Return the exact lines spanning from the line with "(790, 205) = (462, 382): white" through the last line of the entries, boundaries included, and no others.

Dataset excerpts

════════════════════

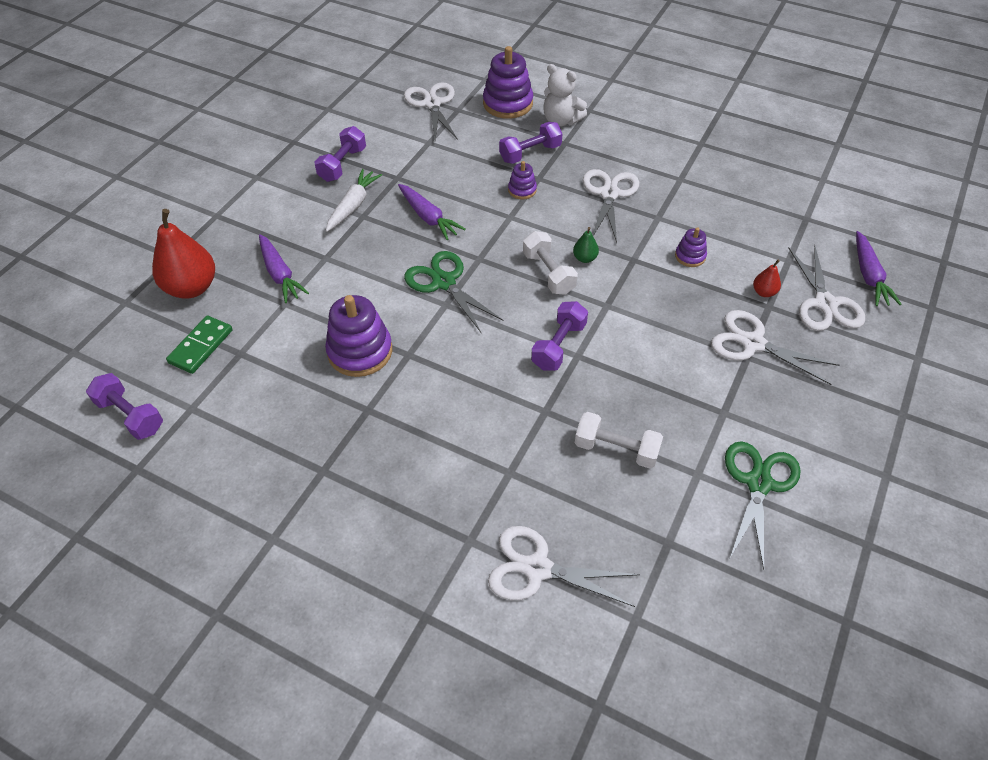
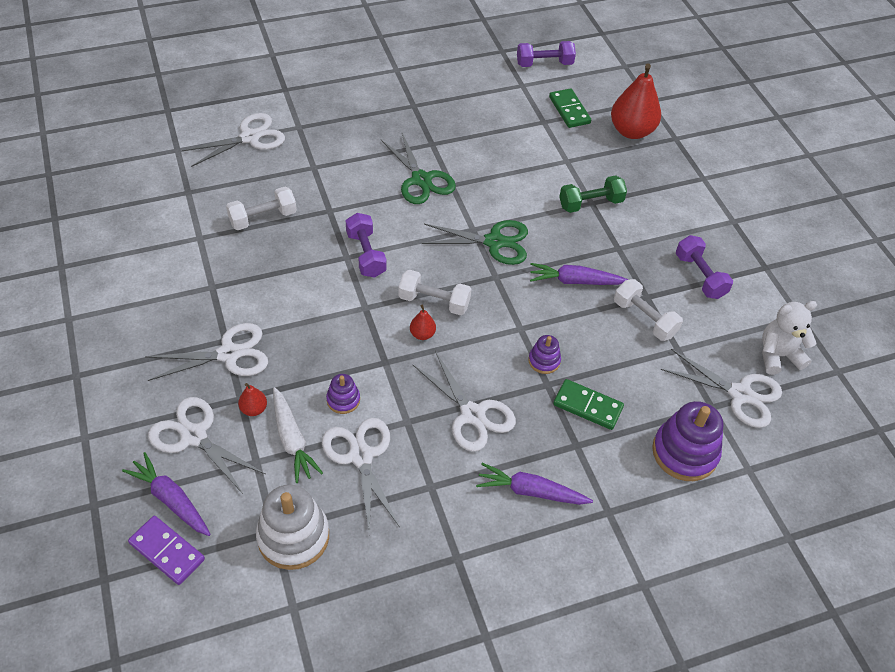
camera: 130 degrees right, 0 degrees up
(280, 274) = (599, 173): purple carrot -> purple carrot (531, 491)
(327, 257) = (590, 203): none -> green dumbbell
(353, 206) = (637, 250): white carrot -> white carrot (292, 439)
(360, 351) = (481, 167): purple stacking toy -> none
(421, 168) = (644, 319): none -> white dumbbell
(530, 153) = (587, 406): purple dumbbell -> green domino
(561, 121) = (613, 472): white teddy bear -> white teddy bear (778, 355)
(585, 258) = (422, 334): green pear -> red pear
(710, 219) = (361, 456): none -> white scissors
(759, 483) = (155, 257): green scissors -> green scissors (421, 180)
(795, 208) = (293, 536): none -> white stacking toy
(890, 250) = (167, 551): none -> purple domino

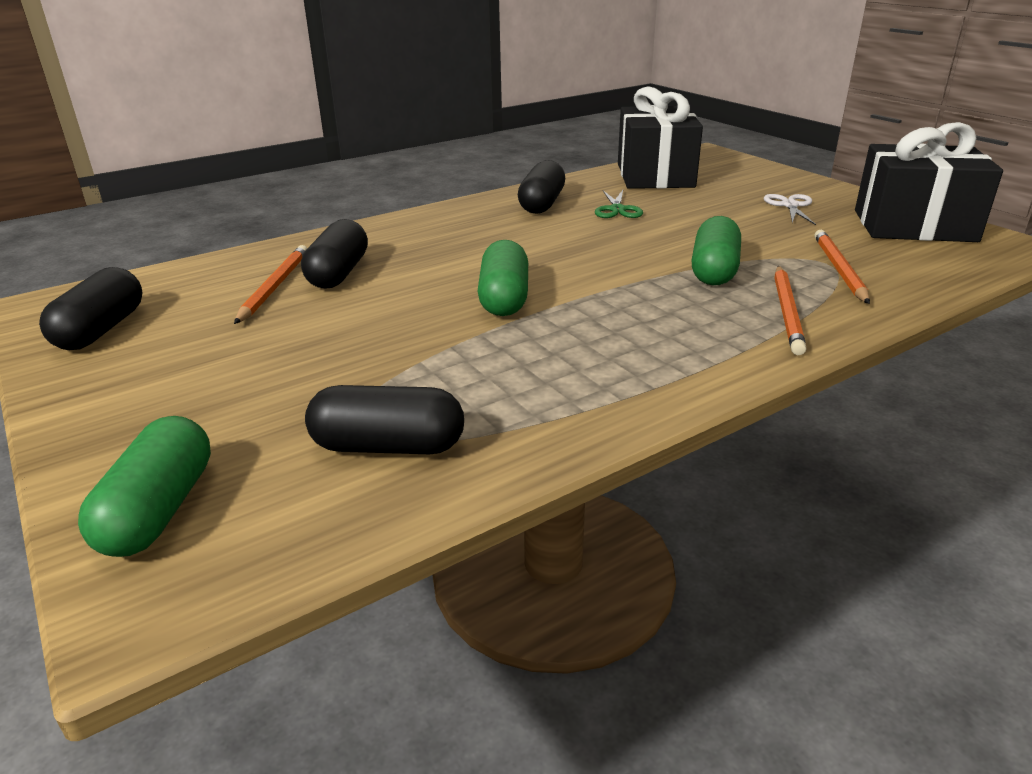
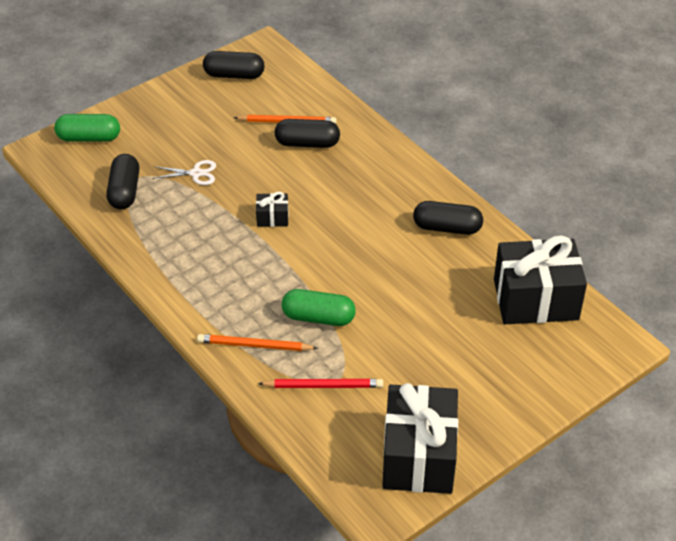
camera: 85 degrees right, 15 degrees up
(504, 298) = (272, 217): green capsule -> black gift
(617, 210) = (438, 271): green scissors -> none
(790, 205) = (462, 382): white scissors -> white scissors (196, 173)
(838, 269) = (323, 385): orange pencil -> red pencil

════════════════════

* _REPLY TO THE EXERCISE_:
(790, 205) = (462, 382): white scissors -> white scissors (196, 173)
(838, 269) = (323, 385): orange pencil -> red pencil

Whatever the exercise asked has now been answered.